Excerpts from a dataset

#####

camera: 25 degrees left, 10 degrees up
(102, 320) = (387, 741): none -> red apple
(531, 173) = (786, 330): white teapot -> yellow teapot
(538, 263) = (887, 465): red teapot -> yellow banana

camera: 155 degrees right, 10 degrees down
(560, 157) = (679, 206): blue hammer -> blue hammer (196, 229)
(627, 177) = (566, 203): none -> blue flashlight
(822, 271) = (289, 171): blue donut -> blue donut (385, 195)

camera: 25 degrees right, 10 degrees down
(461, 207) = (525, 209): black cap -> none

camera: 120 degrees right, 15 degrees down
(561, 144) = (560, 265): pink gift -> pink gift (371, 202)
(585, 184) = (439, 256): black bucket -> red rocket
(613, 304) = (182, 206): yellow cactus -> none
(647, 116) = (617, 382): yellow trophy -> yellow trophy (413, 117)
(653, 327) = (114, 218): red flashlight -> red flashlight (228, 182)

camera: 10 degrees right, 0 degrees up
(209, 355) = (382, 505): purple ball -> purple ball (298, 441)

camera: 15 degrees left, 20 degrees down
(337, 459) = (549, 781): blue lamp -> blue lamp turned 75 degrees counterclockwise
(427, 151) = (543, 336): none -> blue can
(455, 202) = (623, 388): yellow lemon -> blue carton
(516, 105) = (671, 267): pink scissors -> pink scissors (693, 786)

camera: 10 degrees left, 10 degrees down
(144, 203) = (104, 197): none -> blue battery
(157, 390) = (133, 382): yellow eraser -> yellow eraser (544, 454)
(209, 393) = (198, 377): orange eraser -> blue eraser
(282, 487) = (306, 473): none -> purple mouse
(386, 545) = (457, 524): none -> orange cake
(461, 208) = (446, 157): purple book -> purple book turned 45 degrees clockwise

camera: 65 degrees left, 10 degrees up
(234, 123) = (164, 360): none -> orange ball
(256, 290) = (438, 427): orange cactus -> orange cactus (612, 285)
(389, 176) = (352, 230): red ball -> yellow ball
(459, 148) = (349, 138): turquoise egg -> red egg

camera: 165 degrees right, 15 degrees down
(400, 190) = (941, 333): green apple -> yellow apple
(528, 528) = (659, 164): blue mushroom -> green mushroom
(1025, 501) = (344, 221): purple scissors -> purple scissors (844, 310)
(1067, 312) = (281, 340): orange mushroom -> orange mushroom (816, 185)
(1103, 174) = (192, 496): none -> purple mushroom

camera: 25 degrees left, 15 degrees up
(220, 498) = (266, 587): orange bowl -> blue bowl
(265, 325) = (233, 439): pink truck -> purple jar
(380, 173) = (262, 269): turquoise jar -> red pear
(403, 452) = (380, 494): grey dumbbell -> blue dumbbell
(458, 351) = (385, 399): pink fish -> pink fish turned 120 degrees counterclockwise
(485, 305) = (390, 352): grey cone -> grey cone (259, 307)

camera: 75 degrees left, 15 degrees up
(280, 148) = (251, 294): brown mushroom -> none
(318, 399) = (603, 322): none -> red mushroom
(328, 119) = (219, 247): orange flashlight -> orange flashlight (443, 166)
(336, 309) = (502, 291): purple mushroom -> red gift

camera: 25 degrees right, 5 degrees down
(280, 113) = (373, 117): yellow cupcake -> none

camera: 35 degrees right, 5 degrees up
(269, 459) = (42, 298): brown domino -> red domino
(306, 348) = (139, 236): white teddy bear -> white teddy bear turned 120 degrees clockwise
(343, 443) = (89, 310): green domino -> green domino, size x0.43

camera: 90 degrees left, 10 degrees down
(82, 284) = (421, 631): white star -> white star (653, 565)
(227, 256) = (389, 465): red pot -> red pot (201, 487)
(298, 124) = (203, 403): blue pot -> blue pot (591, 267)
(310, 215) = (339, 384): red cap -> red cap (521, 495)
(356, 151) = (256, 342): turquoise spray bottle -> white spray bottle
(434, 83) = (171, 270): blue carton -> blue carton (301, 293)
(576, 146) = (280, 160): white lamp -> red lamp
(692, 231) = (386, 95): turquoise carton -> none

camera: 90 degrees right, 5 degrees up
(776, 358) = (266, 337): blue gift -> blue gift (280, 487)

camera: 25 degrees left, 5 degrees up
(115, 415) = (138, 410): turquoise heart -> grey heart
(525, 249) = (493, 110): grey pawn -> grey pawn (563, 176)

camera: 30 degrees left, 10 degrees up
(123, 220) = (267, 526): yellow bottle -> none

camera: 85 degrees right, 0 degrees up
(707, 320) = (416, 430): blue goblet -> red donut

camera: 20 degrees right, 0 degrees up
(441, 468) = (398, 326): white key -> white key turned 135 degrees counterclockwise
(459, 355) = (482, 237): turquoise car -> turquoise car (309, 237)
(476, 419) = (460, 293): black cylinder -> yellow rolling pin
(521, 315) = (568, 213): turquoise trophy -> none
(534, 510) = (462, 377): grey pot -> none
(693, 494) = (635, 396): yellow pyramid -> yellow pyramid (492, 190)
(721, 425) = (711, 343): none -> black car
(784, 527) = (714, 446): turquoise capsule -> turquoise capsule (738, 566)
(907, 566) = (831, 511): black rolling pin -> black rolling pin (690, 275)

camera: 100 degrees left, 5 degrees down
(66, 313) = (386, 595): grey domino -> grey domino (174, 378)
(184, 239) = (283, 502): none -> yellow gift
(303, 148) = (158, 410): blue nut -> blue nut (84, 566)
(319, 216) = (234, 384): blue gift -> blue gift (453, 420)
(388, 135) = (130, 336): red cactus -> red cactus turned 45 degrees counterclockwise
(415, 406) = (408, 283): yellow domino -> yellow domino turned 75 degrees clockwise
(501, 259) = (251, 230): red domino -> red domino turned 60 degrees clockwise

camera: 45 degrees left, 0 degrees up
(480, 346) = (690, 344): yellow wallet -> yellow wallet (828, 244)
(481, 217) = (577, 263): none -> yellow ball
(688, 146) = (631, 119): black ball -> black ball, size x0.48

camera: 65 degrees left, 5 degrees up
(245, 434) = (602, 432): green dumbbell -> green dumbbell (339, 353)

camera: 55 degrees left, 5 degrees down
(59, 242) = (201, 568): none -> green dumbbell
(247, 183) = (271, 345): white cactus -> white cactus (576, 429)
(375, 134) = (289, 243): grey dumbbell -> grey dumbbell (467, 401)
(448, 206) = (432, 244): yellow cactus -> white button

#####

Instructions to follow. Nothing but the lines above from the one containing "(380, 173) = (262, 269): turquoise" through the one containing "(269, 459) = (42, 298): brown" should appear in the answer, each repeated exactly.

Solution.
(380, 173) = (262, 269): turquoise jar -> red pear
(403, 452) = (380, 494): grey dumbbell -> blue dumbbell
(458, 351) = (385, 399): pink fish -> pink fish turned 120 degrees counterclockwise
(485, 305) = (390, 352): grey cone -> grey cone (259, 307)

camera: 75 degrees left, 15 degrees up
(280, 148) = (251, 294): brown mushroom -> none
(318, 399) = (603, 322): none -> red mushroom
(328, 119) = (219, 247): orange flashlight -> orange flashlight (443, 166)
(336, 309) = (502, 291): purple mushroom -> red gift

camera: 25 degrees right, 5 degrees down
(280, 113) = (373, 117): yellow cupcake -> none

camera: 35 degrees right, 5 degrees up
(269, 459) = (42, 298): brown domino -> red domino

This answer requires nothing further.